■ Task material ■

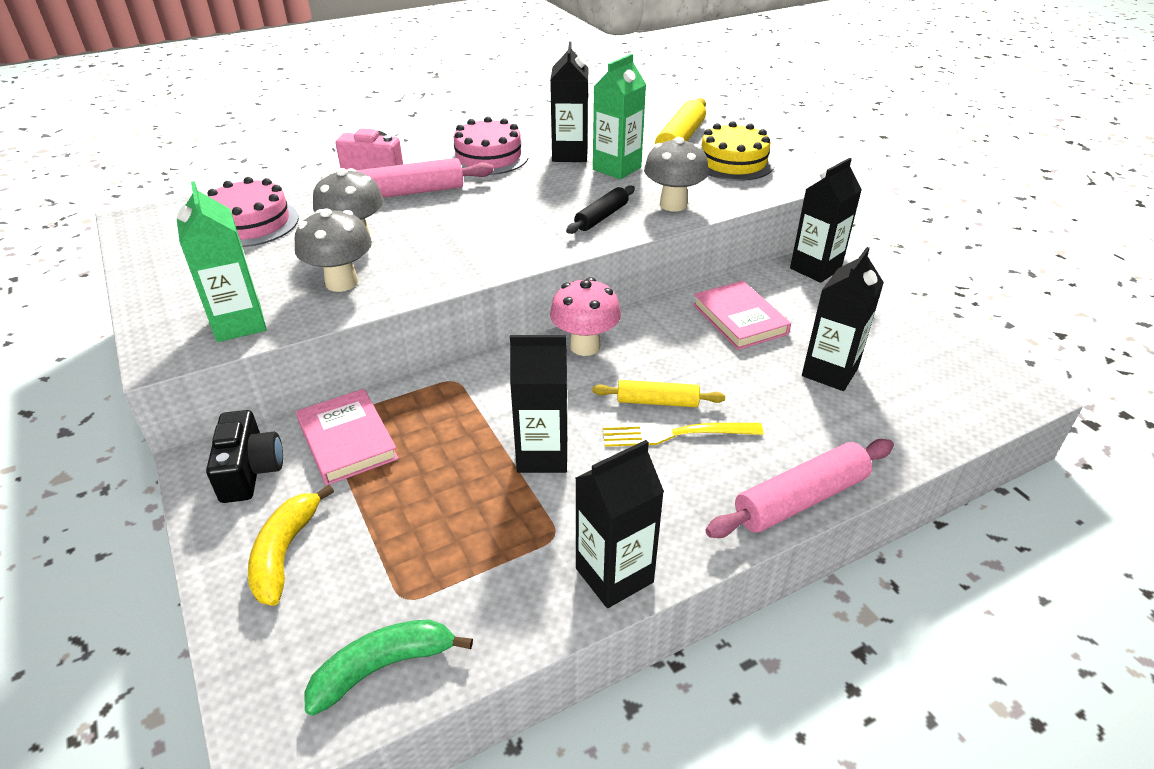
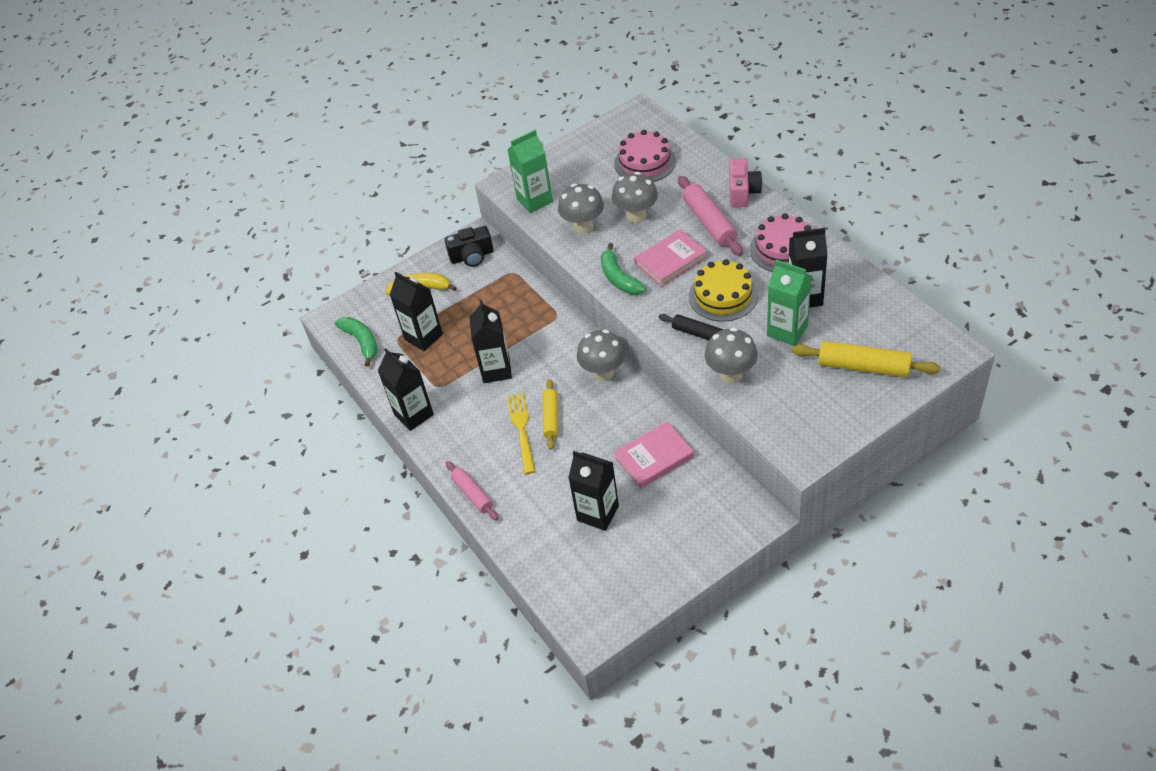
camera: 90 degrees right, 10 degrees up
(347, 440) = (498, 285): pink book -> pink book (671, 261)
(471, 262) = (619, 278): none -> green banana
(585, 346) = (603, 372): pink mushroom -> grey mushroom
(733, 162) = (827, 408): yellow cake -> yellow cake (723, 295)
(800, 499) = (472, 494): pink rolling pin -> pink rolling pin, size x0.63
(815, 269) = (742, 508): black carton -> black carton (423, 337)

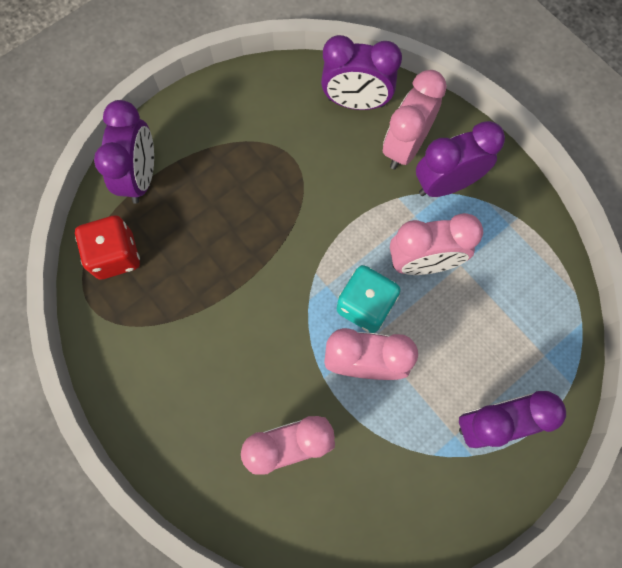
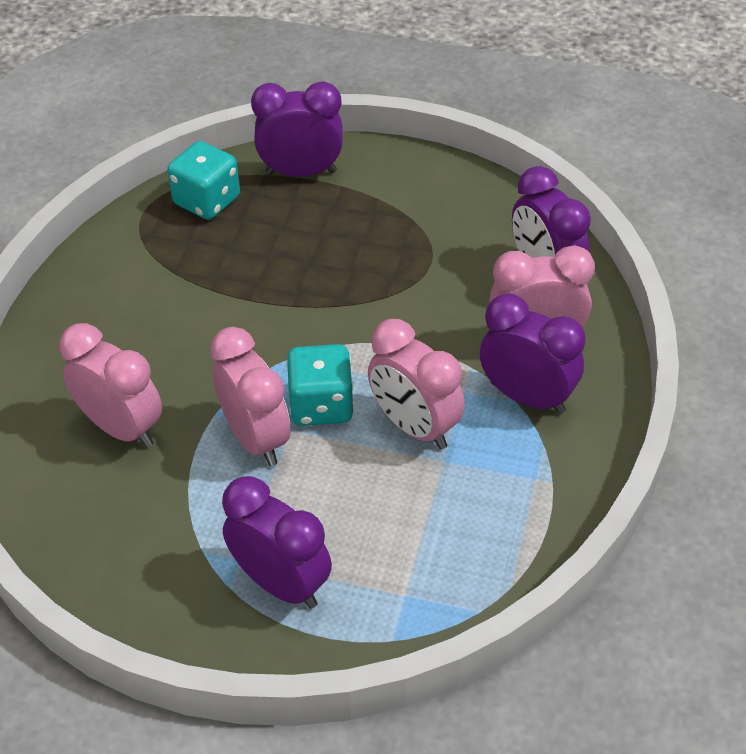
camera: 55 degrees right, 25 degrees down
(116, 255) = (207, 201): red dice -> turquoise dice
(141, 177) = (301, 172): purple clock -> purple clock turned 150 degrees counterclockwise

--

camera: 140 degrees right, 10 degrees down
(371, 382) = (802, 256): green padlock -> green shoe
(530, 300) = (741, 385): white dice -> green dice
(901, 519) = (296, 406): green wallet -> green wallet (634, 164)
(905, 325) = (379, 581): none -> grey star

■ Brief ■
Which lines above run from the one containing "camera: 140 degrees right, 10 degrees down" to the one containing "(905, 325) = (379, 581): none -> grey star"? Give them again exactly, both ends included.

■ Response ■
camera: 140 degrees right, 10 degrees down
(371, 382) = (802, 256): green padlock -> green shoe
(530, 300) = (741, 385): white dice -> green dice
(901, 519) = (296, 406): green wallet -> green wallet (634, 164)
(905, 325) = (379, 581): none -> grey star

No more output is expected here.